SUPPLIED ENTRIES:

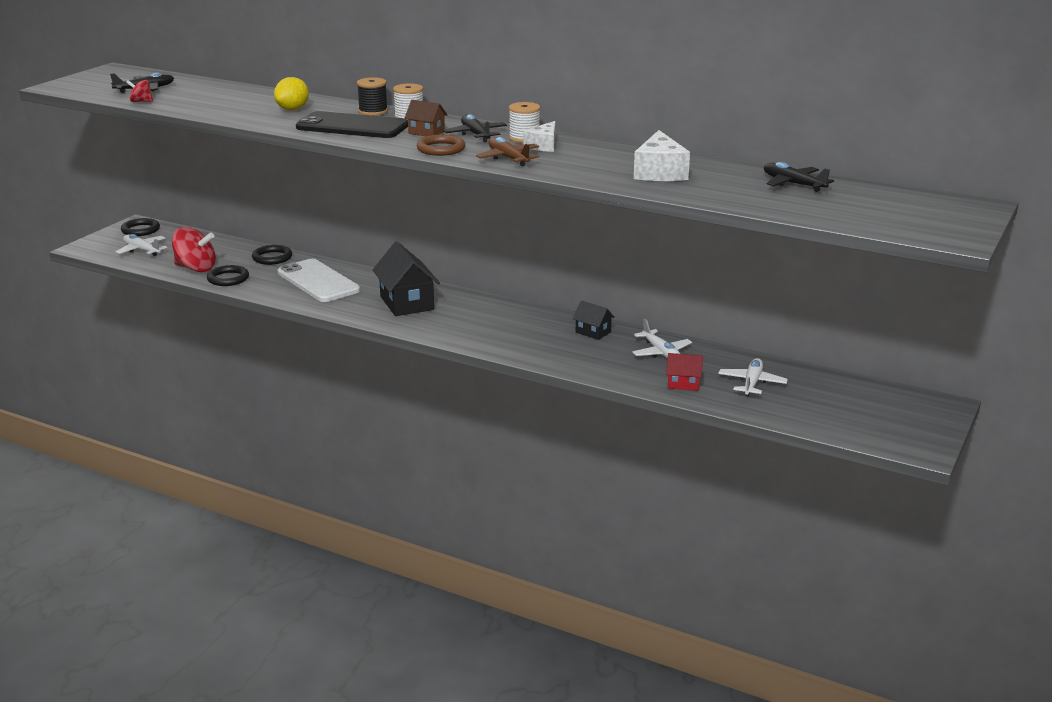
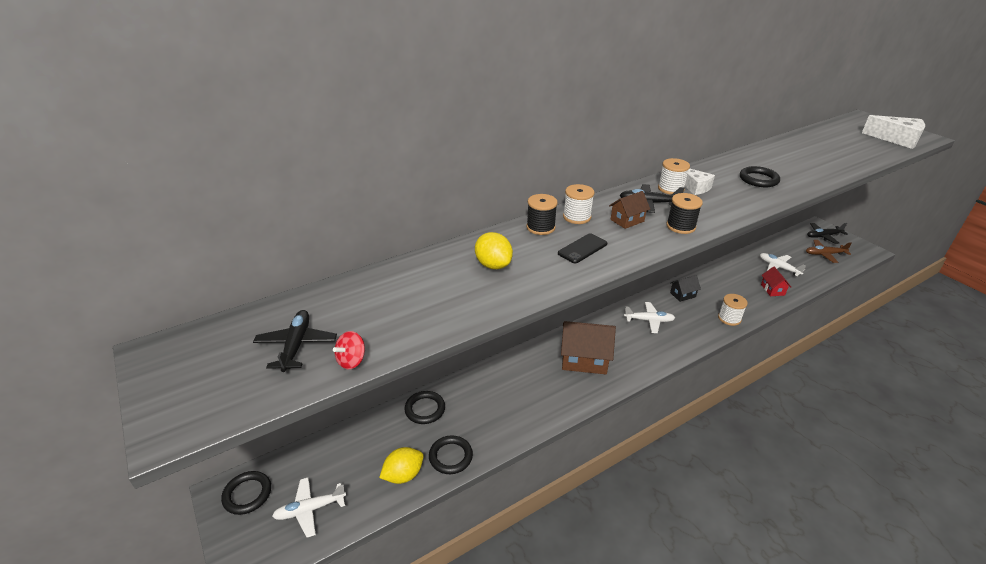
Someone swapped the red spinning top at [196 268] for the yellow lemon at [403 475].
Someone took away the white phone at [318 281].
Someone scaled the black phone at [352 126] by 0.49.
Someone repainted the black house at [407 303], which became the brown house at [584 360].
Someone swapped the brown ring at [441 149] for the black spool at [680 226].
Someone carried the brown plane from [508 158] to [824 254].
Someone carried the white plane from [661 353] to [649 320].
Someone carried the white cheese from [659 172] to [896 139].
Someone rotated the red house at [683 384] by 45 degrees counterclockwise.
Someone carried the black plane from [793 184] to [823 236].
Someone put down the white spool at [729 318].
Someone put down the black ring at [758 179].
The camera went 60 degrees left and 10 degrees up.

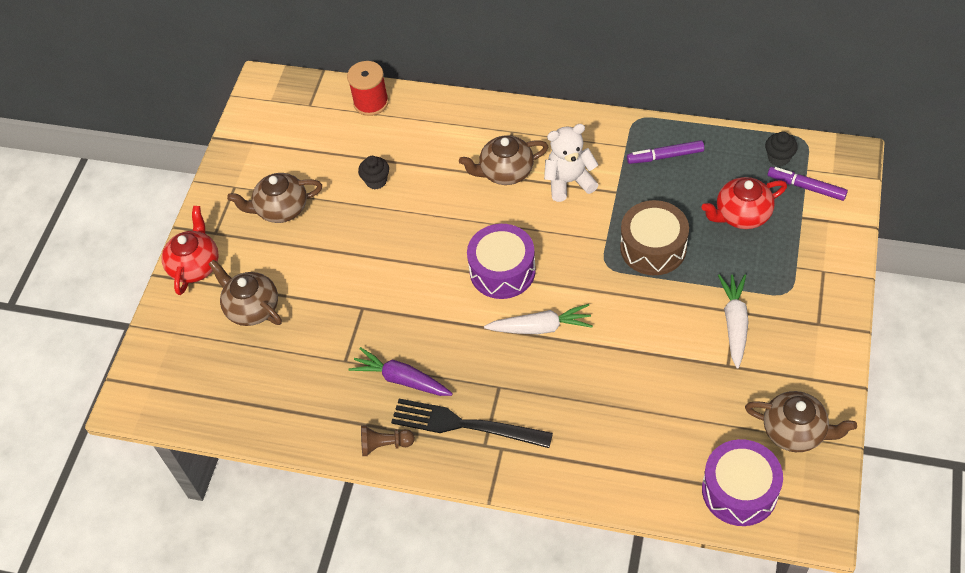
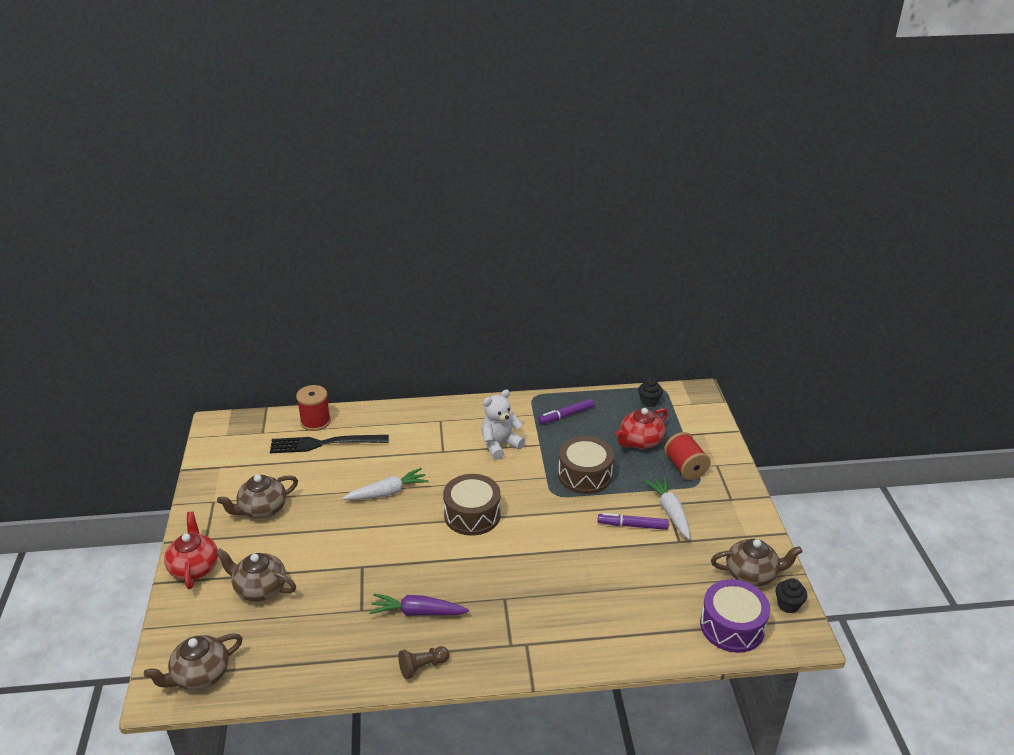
Someone carried the black cupcake from [376 181] to [788 605].
Someone carried the black fork from [464 425] to [324 443].
Someone carried the brown teapot from [505 172] to [200 675].
Someone repainted the purple drum at [502 271], which became the brown drum at [472 515].
Someone carried the white carrot from [541 327] to [387 492].
Someone carried the purple marker from [806 187] to [632 525].
Someone put down the red spool at [685 467].
The camera went 25 degrees left and 20 degrees down.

TASK: Print all the records again exactly; do not include any picture.

THE COMPLETED TASK:
Someone swapped the red spinning top at [196 268] for the yellow lemon at [403 475].
Someone took away the white phone at [318 281].
Someone scaled the black phone at [352 126] by 0.49.
Someone repainted the black house at [407 303], which became the brown house at [584 360].
Someone swapped the brown ring at [441 149] for the black spool at [680 226].
Someone carried the brown plane from [508 158] to [824 254].
Someone carried the white plane from [661 353] to [649 320].
Someone carried the white cheese from [659 172] to [896 139].
Someone rotated the red house at [683 384] by 45 degrees counterclockwise.
Someone carried the black plane from [793 184] to [823 236].
Someone put down the white spool at [729 318].
Someone put down the black ring at [758 179].
The camera went 60 degrees left and 10 degrees up.

Someone carried the black cupcake from [376 181] to [788 605].
Someone carried the black fork from [464 425] to [324 443].
Someone carried the brown teapot from [505 172] to [200 675].
Someone repainted the purple drum at [502 271], which became the brown drum at [472 515].
Someone carried the white carrot from [541 327] to [387 492].
Someone carried the purple marker from [806 187] to [632 525].
Someone put down the red spool at [685 467].
The camera went 25 degrees left and 20 degrees down.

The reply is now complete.